(Provided data)
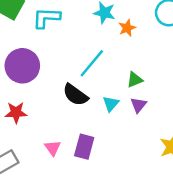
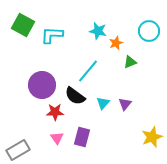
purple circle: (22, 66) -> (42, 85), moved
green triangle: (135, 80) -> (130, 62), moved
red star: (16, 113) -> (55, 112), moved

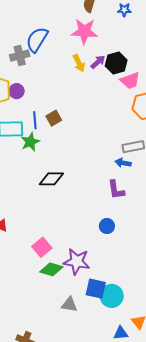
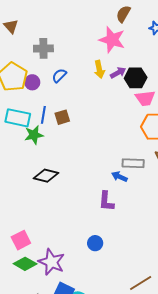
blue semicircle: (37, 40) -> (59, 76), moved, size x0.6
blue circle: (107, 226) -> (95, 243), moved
(End Provided data)
(Provided data)
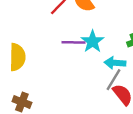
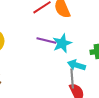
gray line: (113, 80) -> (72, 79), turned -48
(End Provided data)
:: Task description ::
Beginning with the line that contains "purple circle: (22, 66) -> (42, 85), moved", write out the lines of the material above exactly, and end with the line that contains "blue circle: (107, 226) -> (95, 243), moved". Omit the pictures.

:: Solution for this task ::
purple circle: (22, 66) -> (42, 85), moved
green triangle: (135, 80) -> (130, 62), moved
red star: (16, 113) -> (55, 112), moved

blue semicircle: (37, 40) -> (59, 76), moved, size x0.6
blue circle: (107, 226) -> (95, 243), moved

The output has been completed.